## Change detection outputs:
-- Opening Marker --

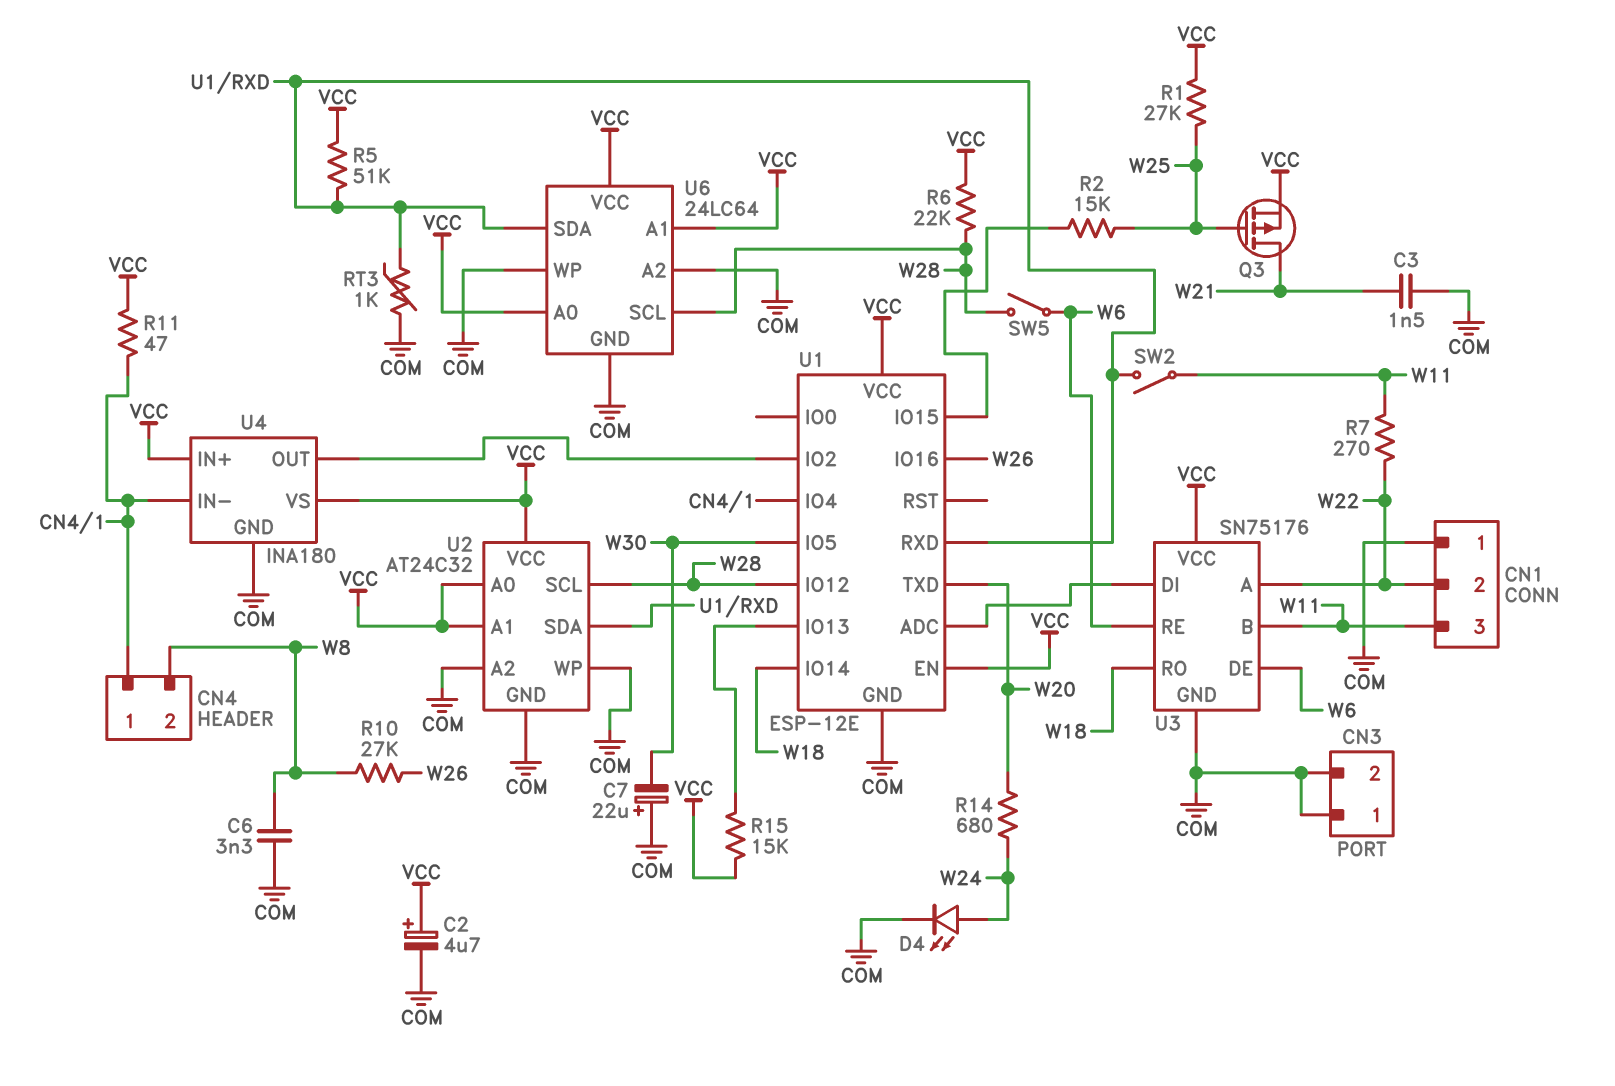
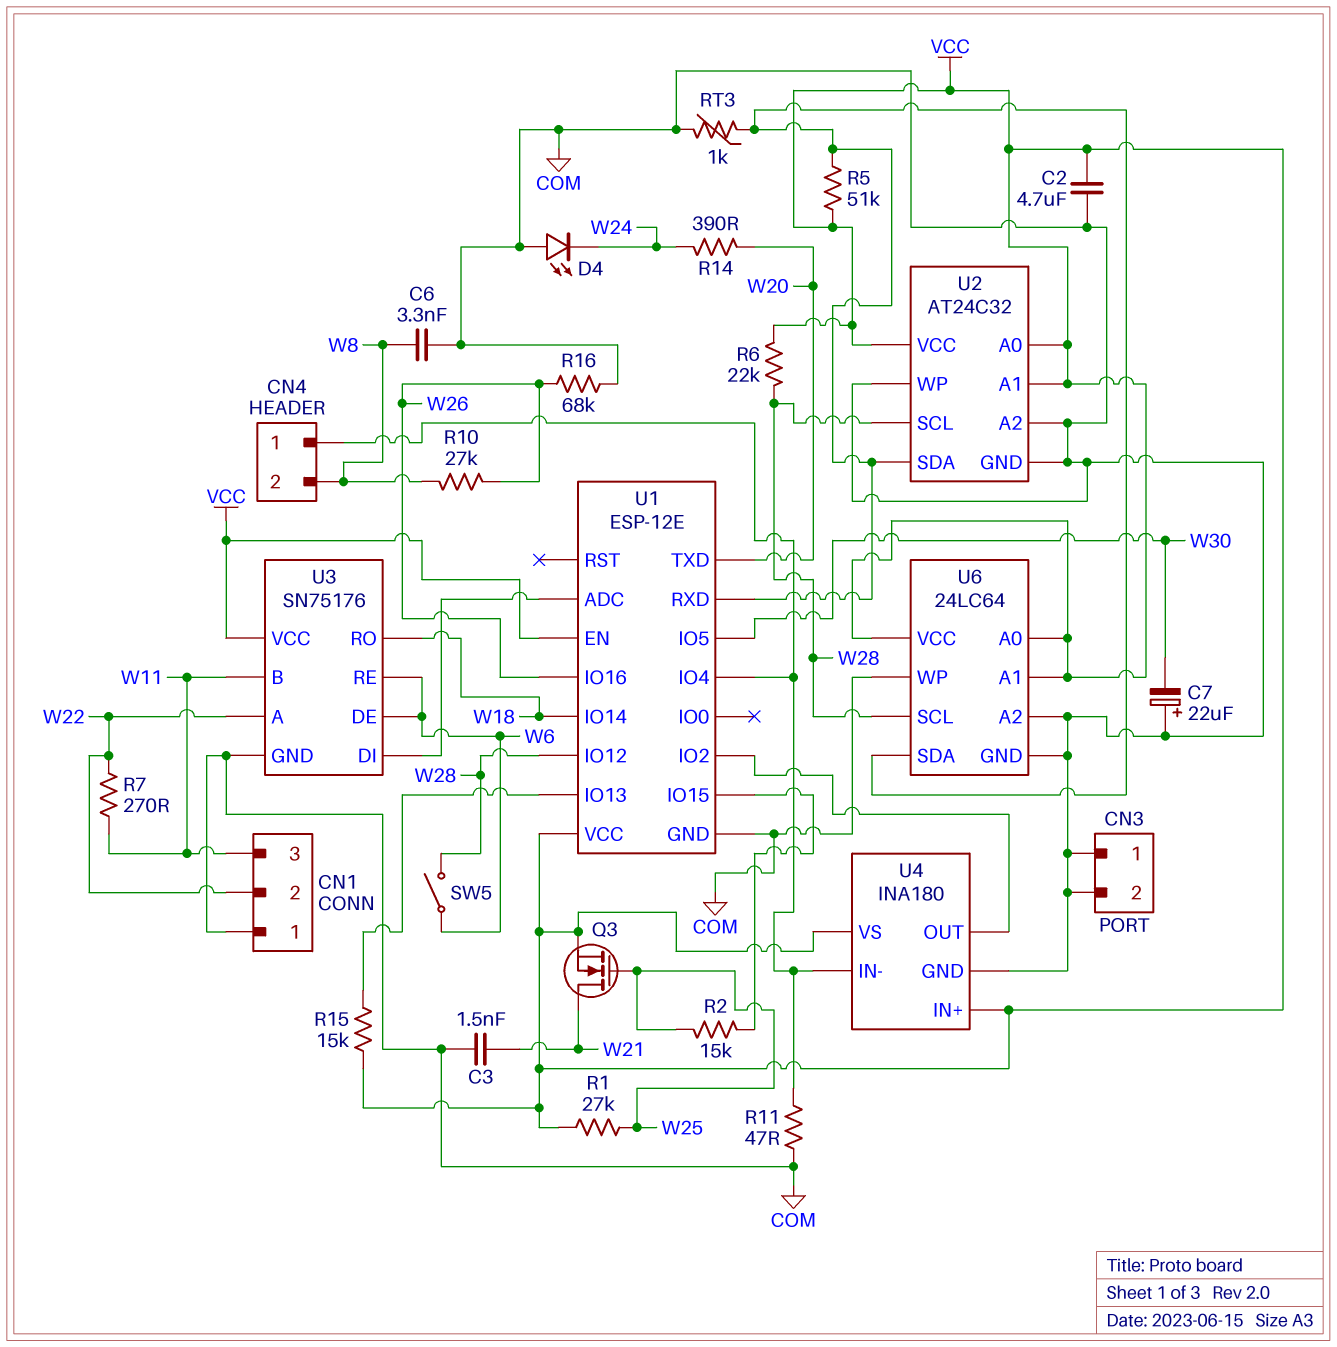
C2: 4.7uF (plus VCC, minus COM) -> 4.7uF (COM, VCC)
D4: LED (A W24, K COM) -> LED (A COM, K W24)
Q3: PMOS (G W25, D W21, S VCC) -> NMOS (G W25, D W21, S VCC)
R11: 47 (CN4/1, VCC) -> 47 (CN4/1, COM)
R14: 680 (W20, W24) -> 390 (W20, W24)
R16: none -> 68k (COM, W26)
SW2: switch (U1/RXD, W11) -> none

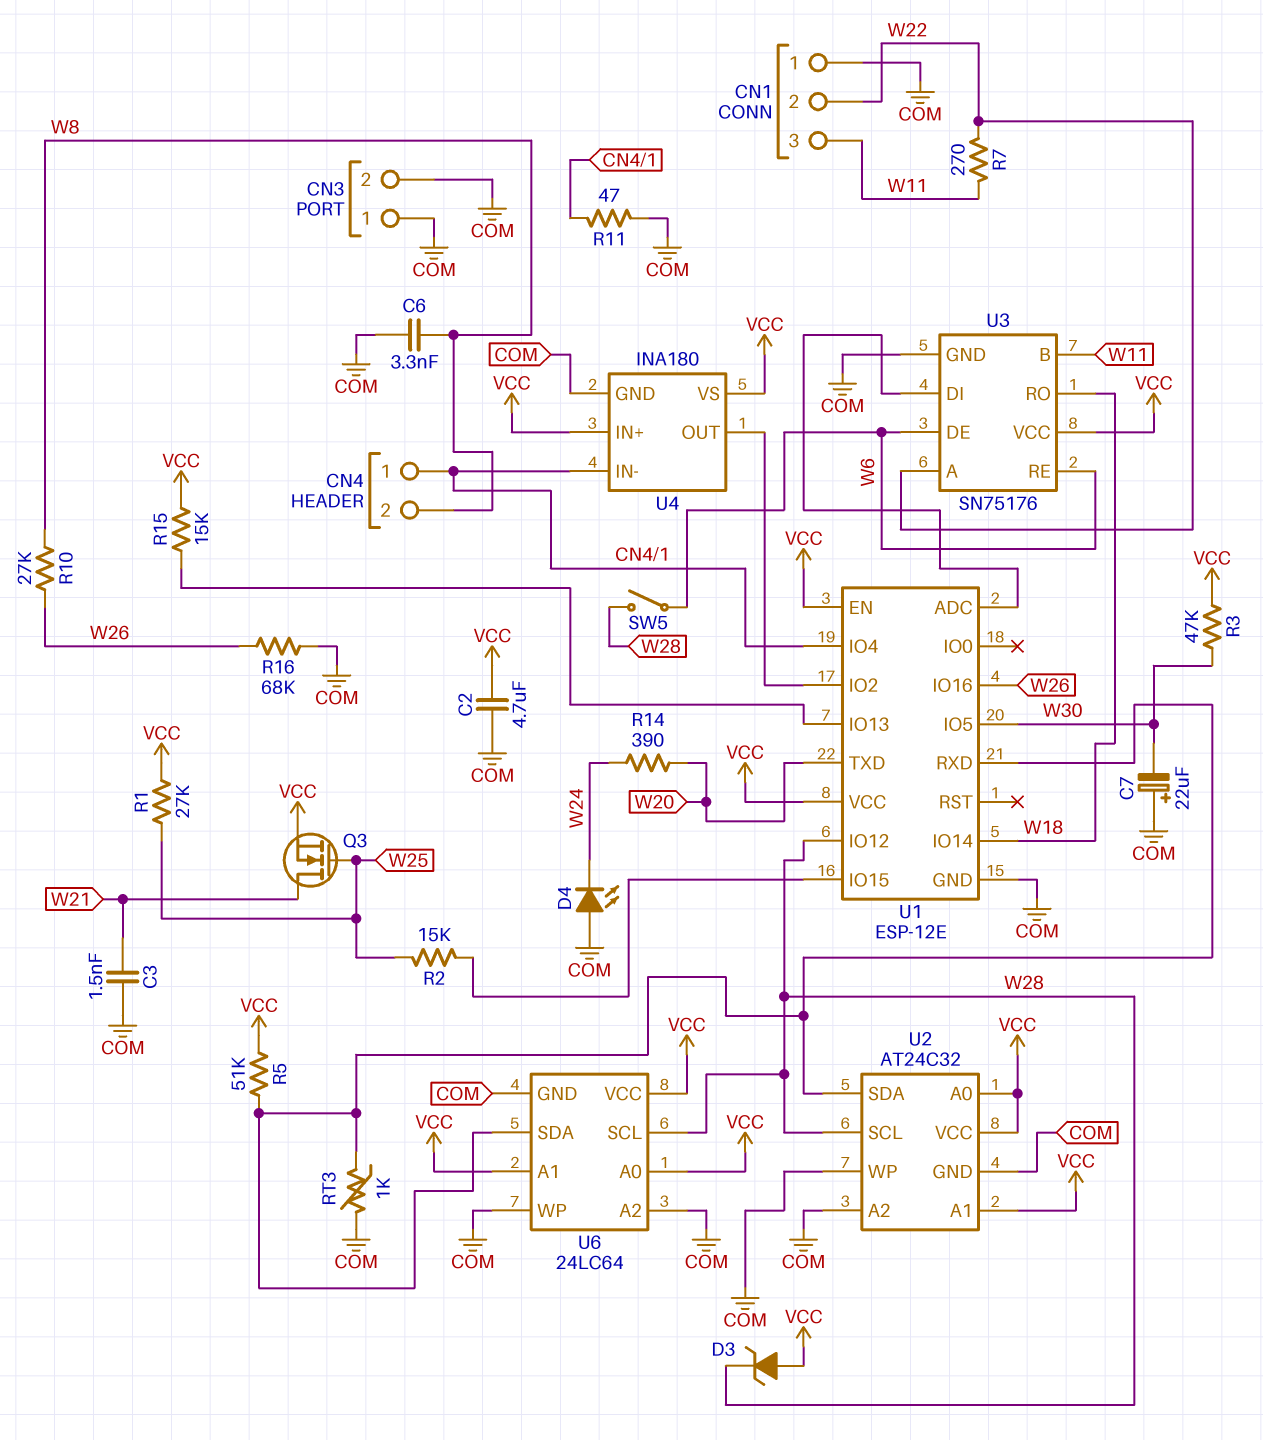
D3: none -> zener (A VCC, K W28)
R3: none -> 47k (VCC, W30)
R6: 22k (VCC, W28) -> none

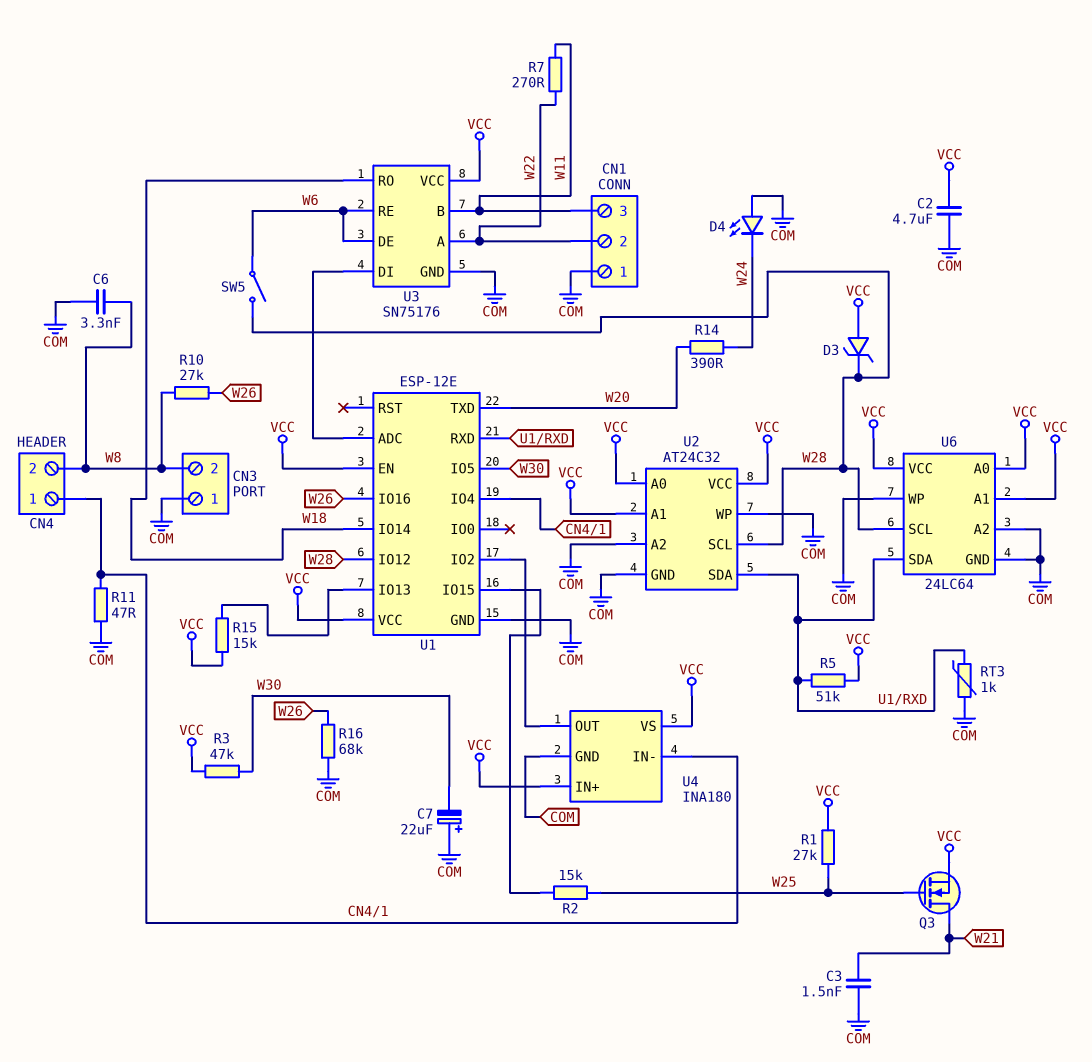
CN3 pin 2: COM -> W8

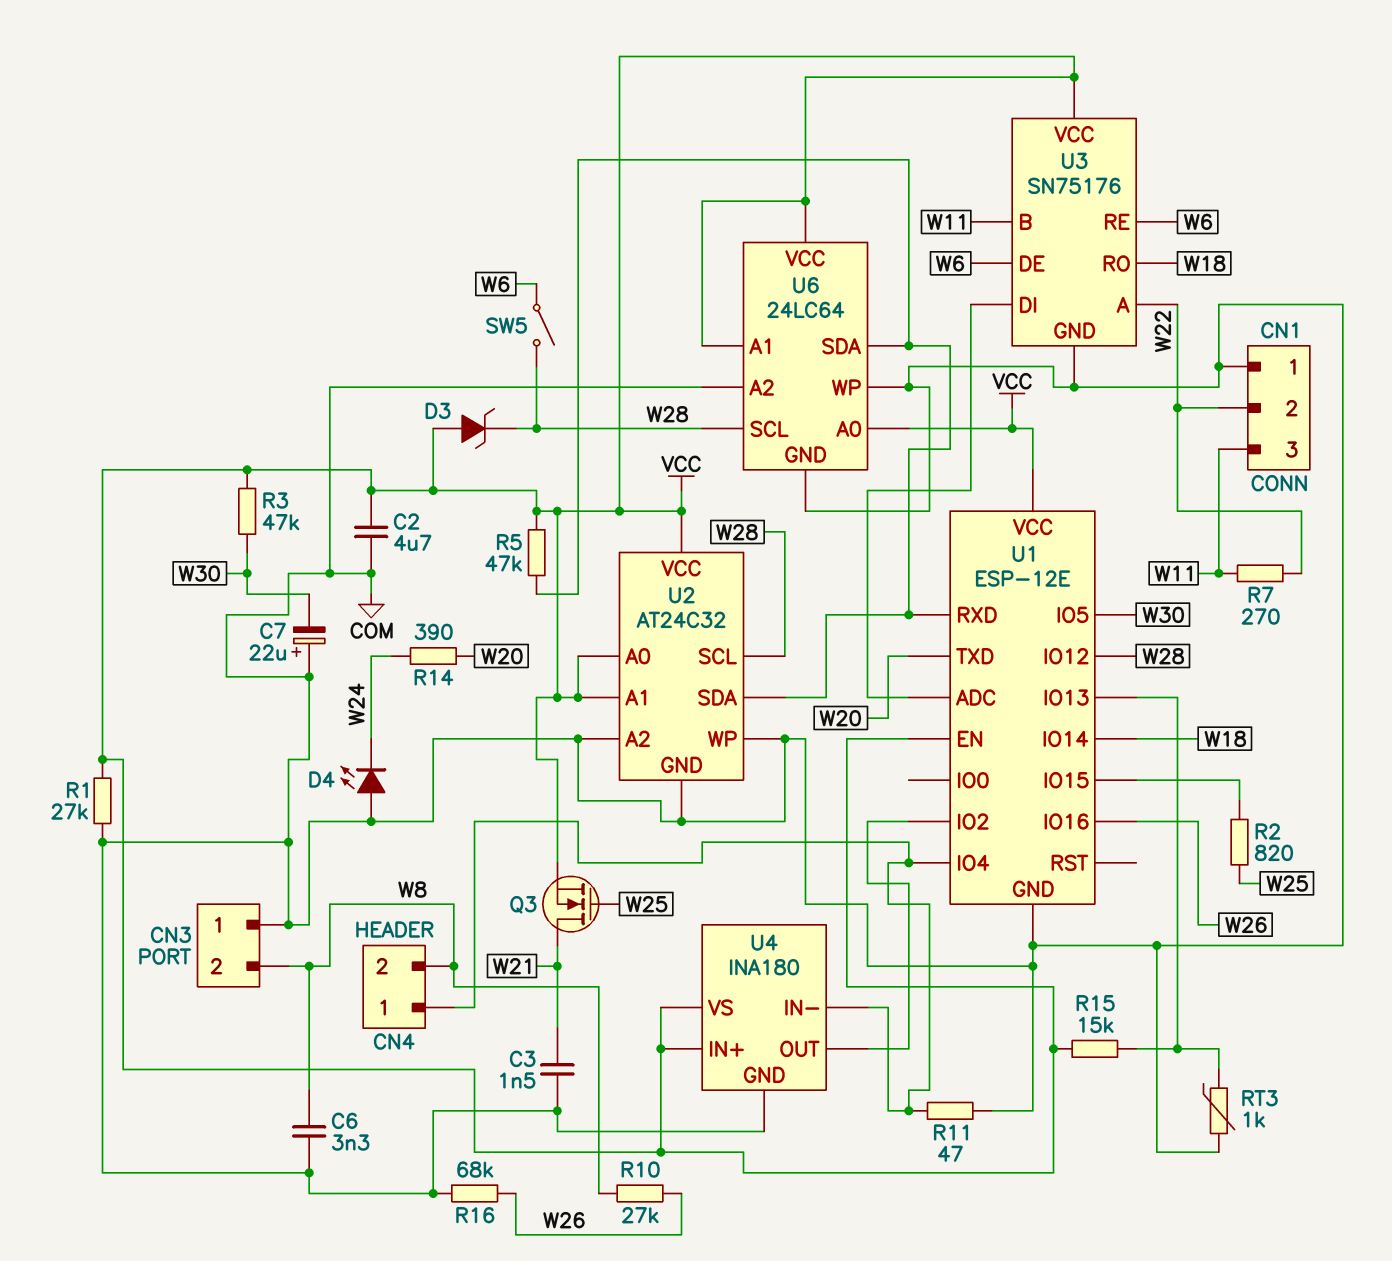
R1: 27k (VCC, W25) -> 27k (COM, VCC)
R2: 15k (U1/IO15, W25) -> 820 (U1/IO15, W25)
R5: 51k (U1/RXD, VCC) -> 47k (U1/RXD, VCC)
RT3: 1k (COM, U1/RXD) -> 1k (COM, U1/IO13)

-- Closing Marker --

## Work task:
Copy out each line carrying the string "none" from the data.

## Output of the task:
R16: none -> 68k (COM, W26)
SW2: switch (U1/RXD, W11) -> none
D3: none -> zener (A VCC, K W28)
R3: none -> 47k (VCC, W30)
R6: 22k (VCC, W28) -> none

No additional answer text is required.